* **PROVIDED RECORDS**:
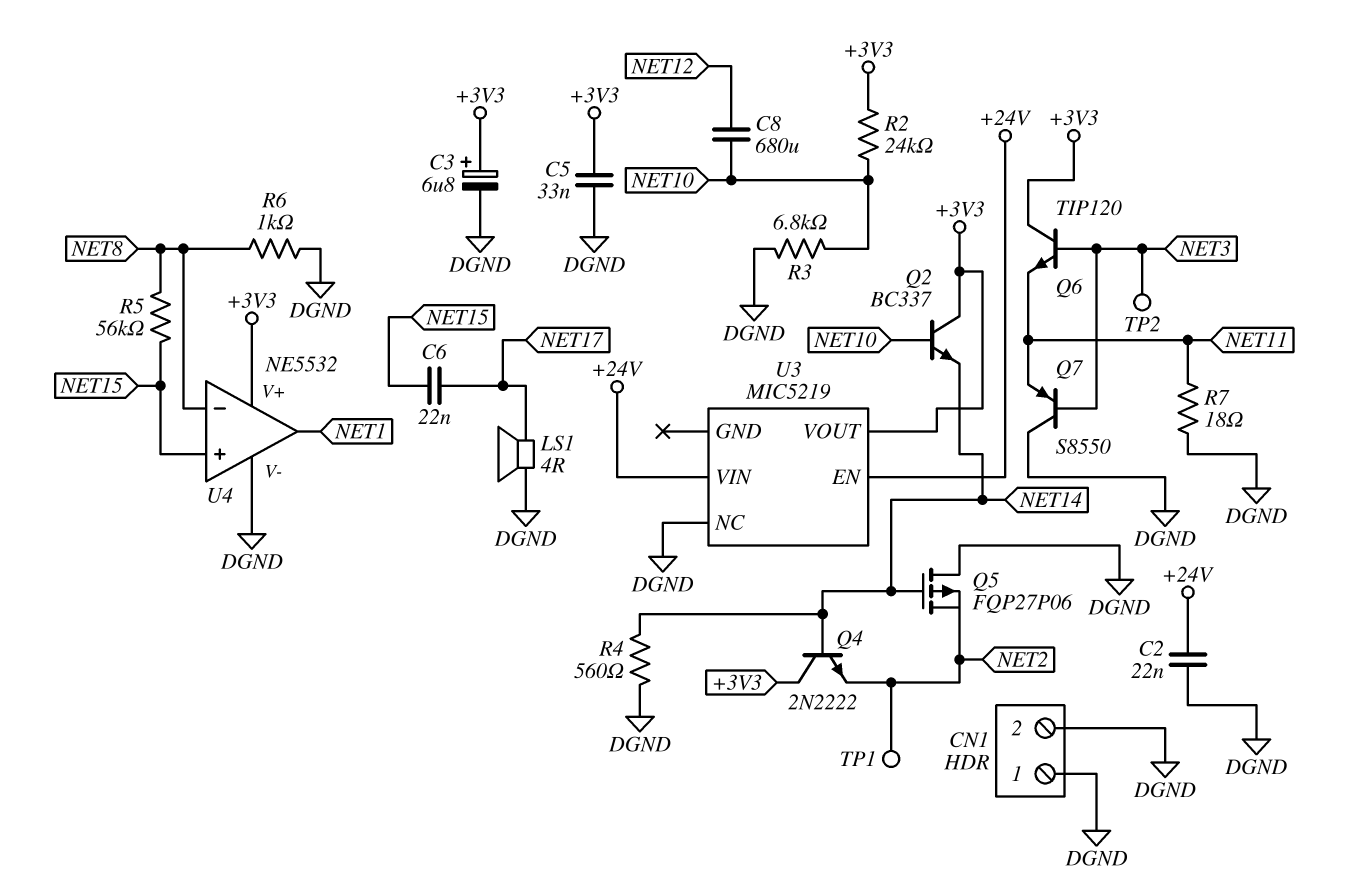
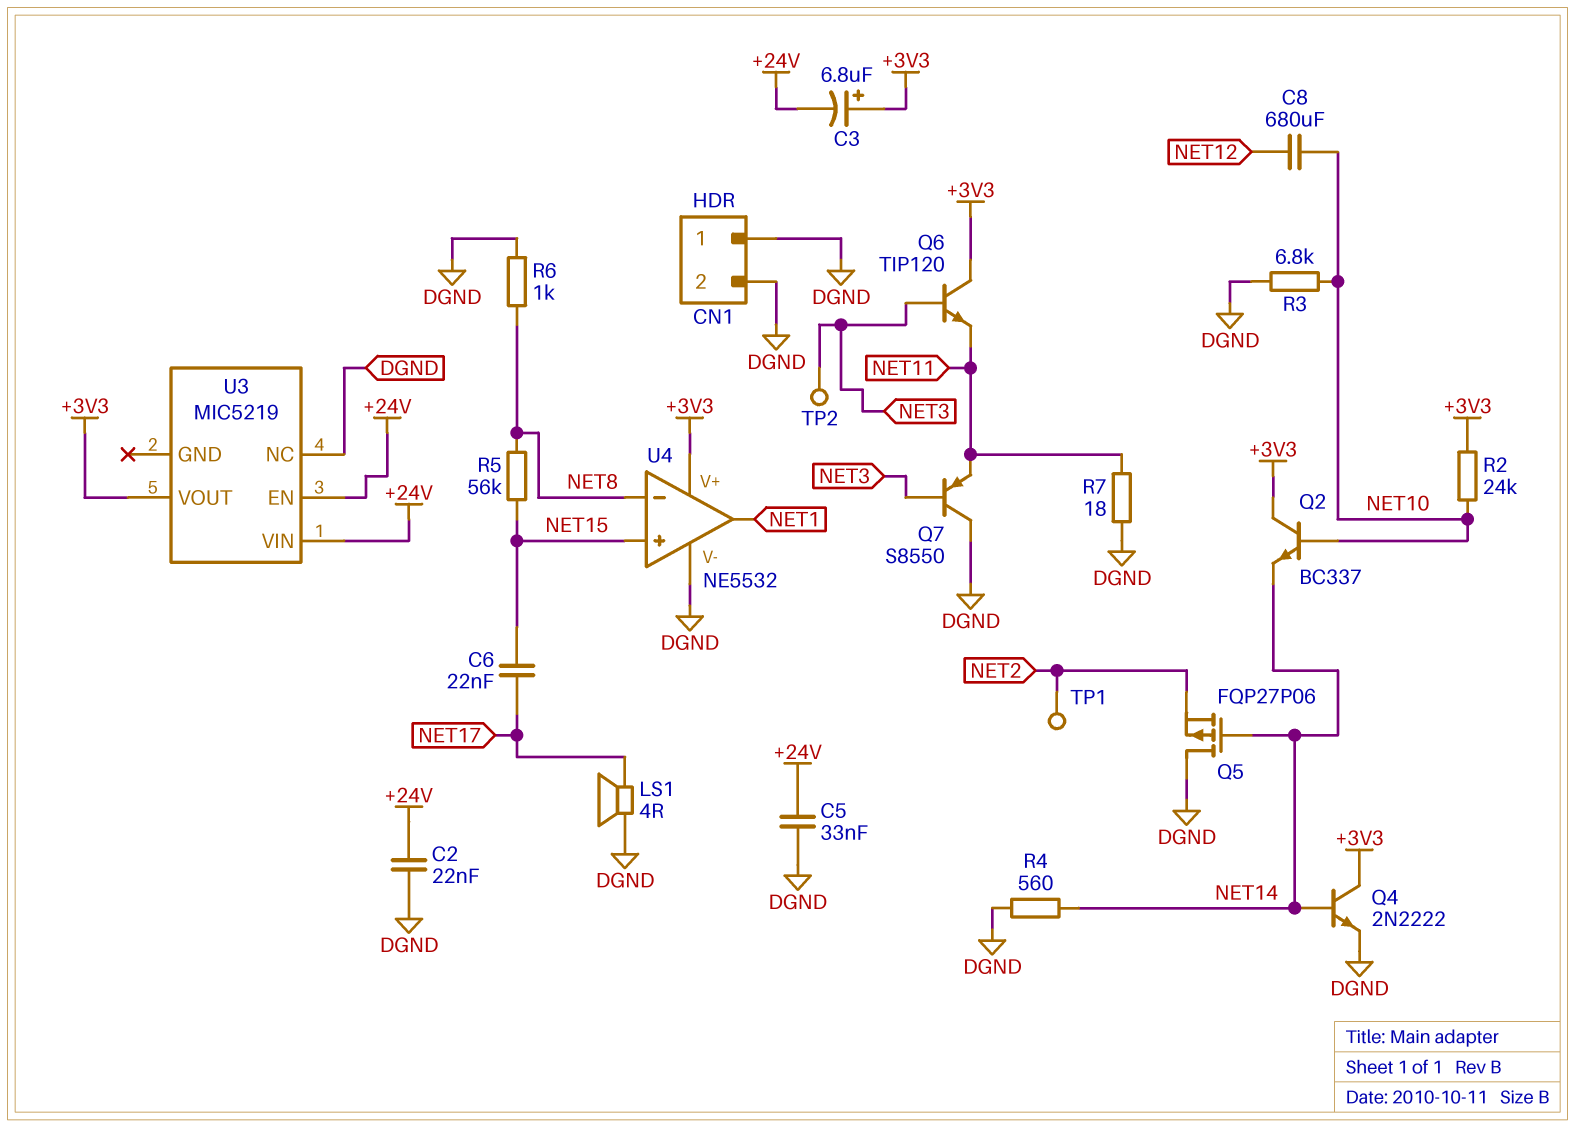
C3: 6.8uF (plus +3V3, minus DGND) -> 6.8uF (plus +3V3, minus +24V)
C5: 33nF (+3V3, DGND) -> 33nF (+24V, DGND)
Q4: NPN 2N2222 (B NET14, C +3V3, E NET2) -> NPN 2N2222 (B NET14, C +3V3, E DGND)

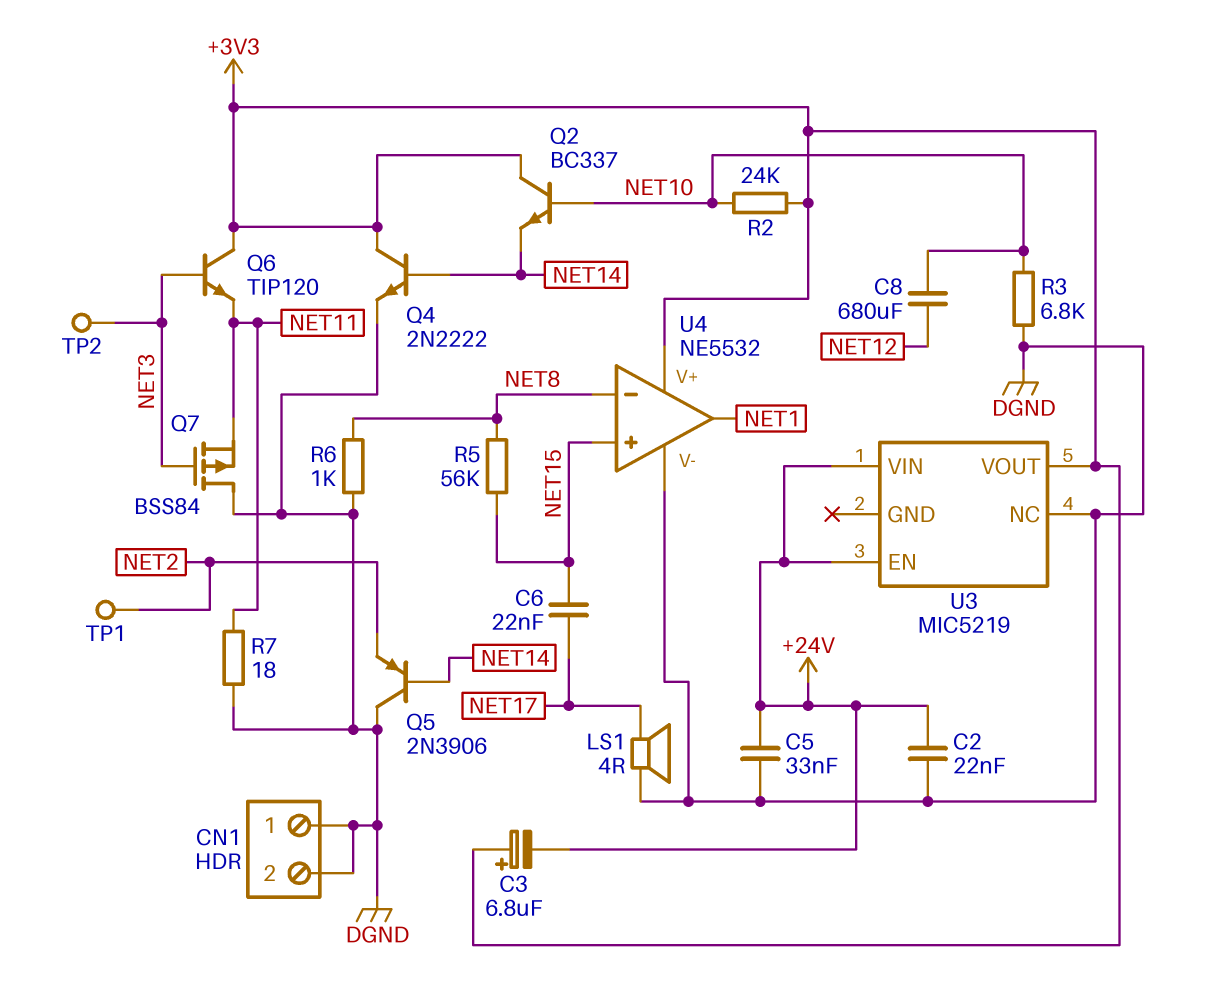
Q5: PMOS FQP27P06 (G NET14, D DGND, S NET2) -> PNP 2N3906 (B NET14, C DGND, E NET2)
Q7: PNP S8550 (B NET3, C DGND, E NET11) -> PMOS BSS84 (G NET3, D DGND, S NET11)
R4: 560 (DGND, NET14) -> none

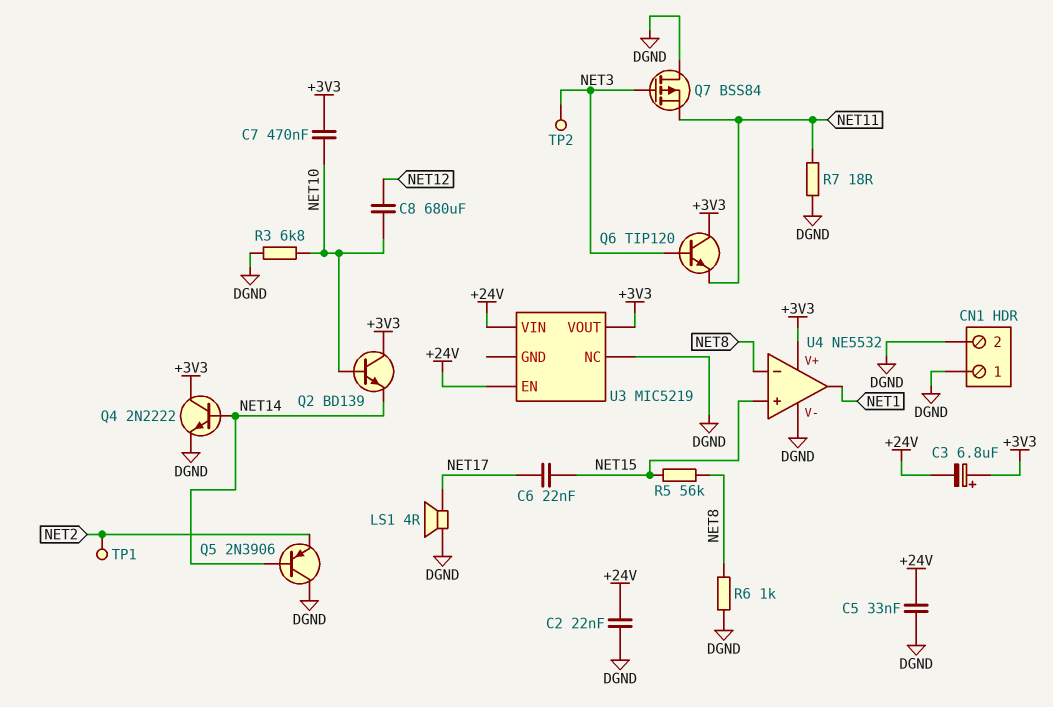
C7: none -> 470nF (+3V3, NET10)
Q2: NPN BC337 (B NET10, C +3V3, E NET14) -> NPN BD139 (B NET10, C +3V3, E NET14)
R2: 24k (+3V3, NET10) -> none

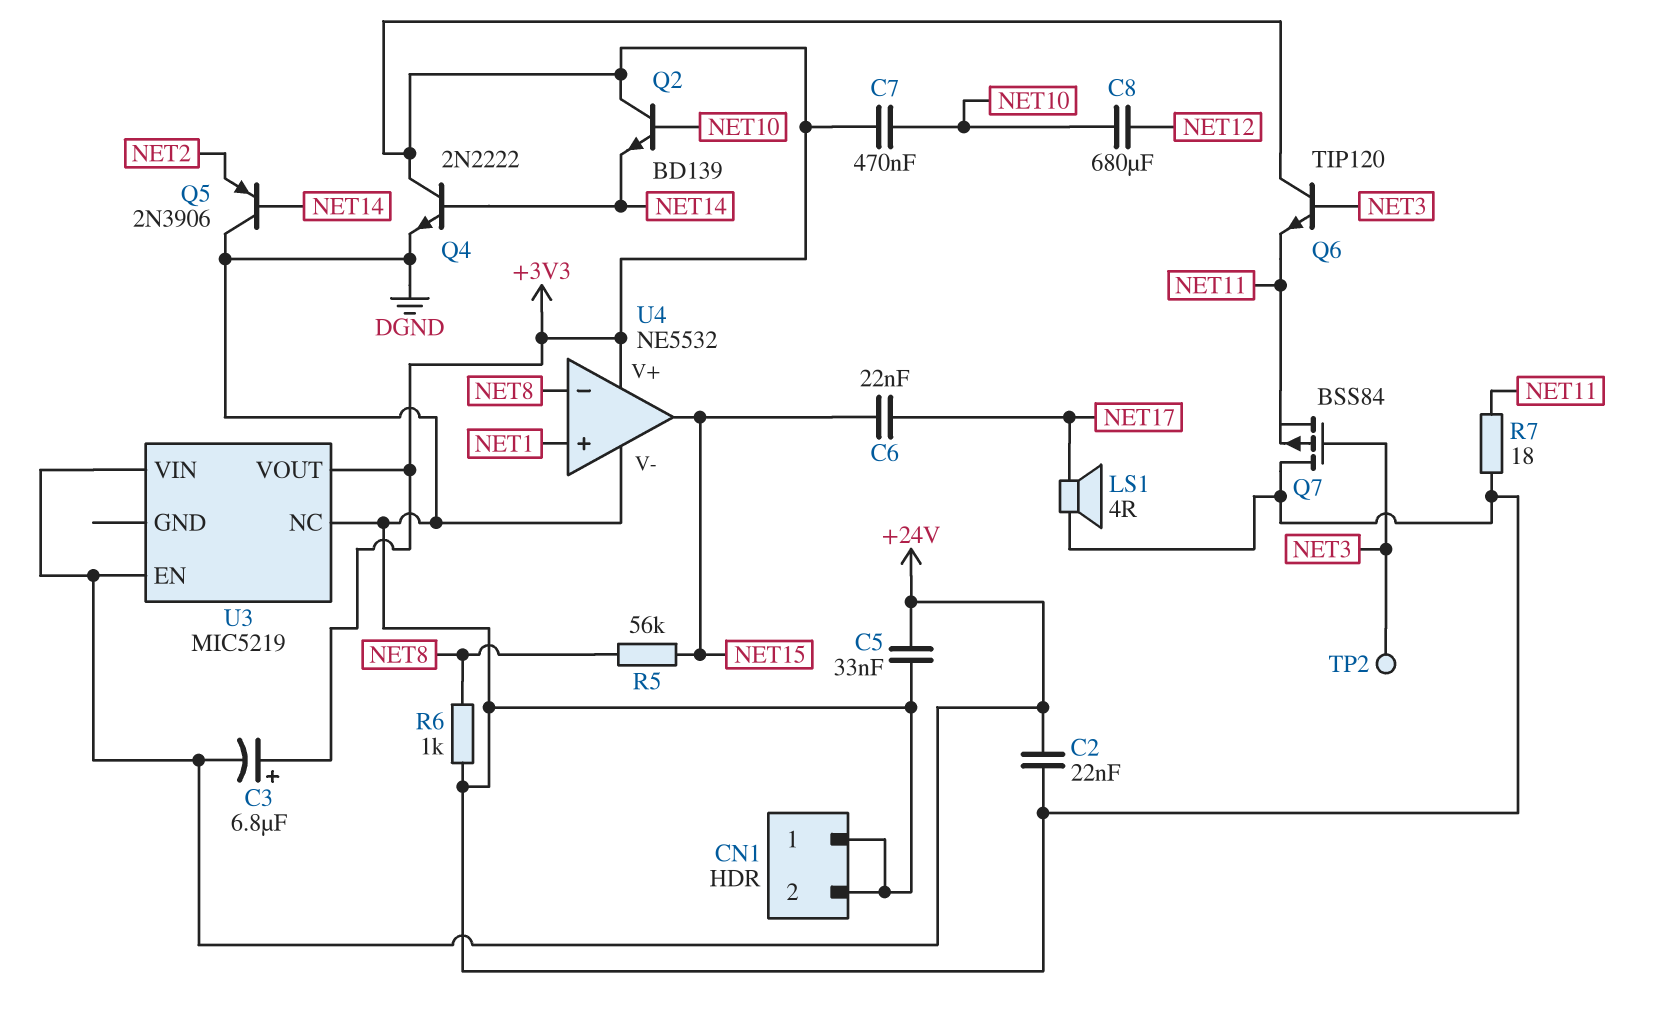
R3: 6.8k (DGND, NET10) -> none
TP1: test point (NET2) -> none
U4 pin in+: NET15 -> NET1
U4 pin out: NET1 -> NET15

* **WHAT NEEDS TO BE DONE**: From the records above, copy each line in which the string "none" occurs.

* **EXERCISE ANSWER**:
R4: 560 (DGND, NET14) -> none
C7: none -> 470nF (+3V3, NET10)
R2: 24k (+3V3, NET10) -> none
R3: 6.8k (DGND, NET10) -> none
TP1: test point (NET2) -> none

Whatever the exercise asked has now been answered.